What you have to do | Set each record down exactly, excluding all images.

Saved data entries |
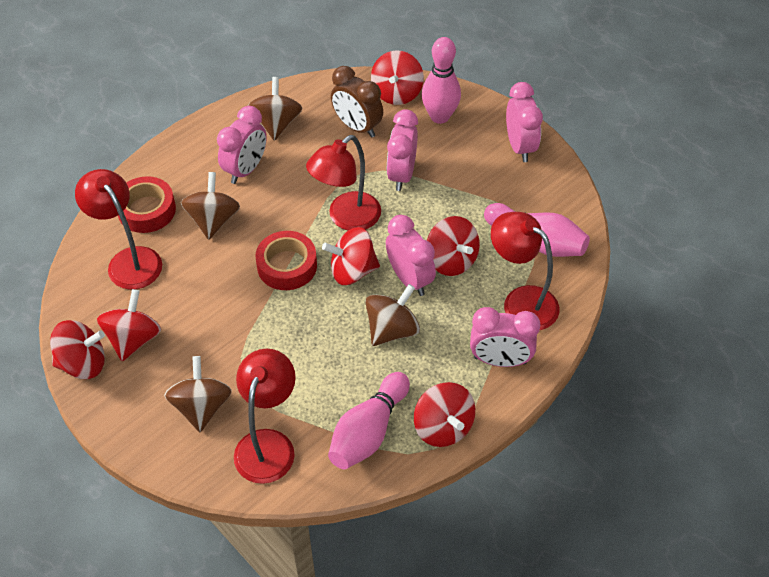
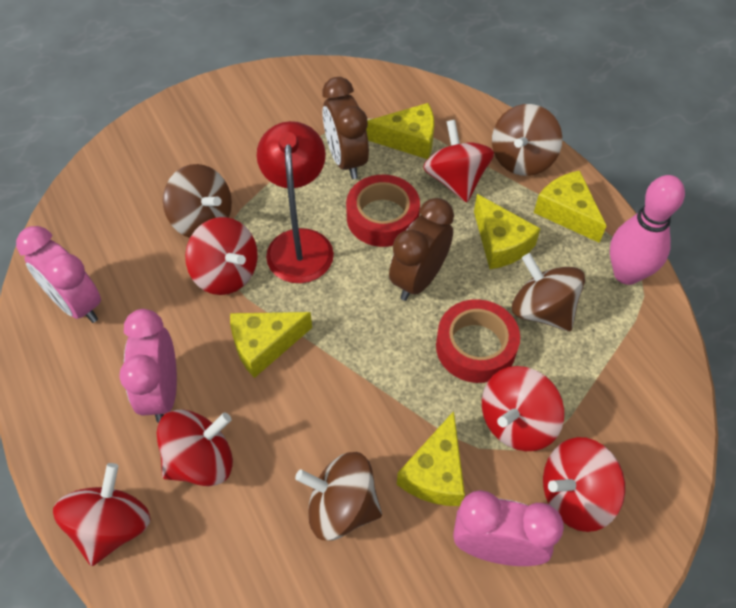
brown clock: 1 -> 2
pink bowling pin: 3 -> 1
pink clock: 5 -> 3
red lamp: 4 -> 1
yellow cheese: 0 -> 5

Output below |
brown clock: 1 -> 2
pink bowling pin: 3 -> 1
pink clock: 5 -> 3
red lamp: 4 -> 1
yellow cheese: 0 -> 5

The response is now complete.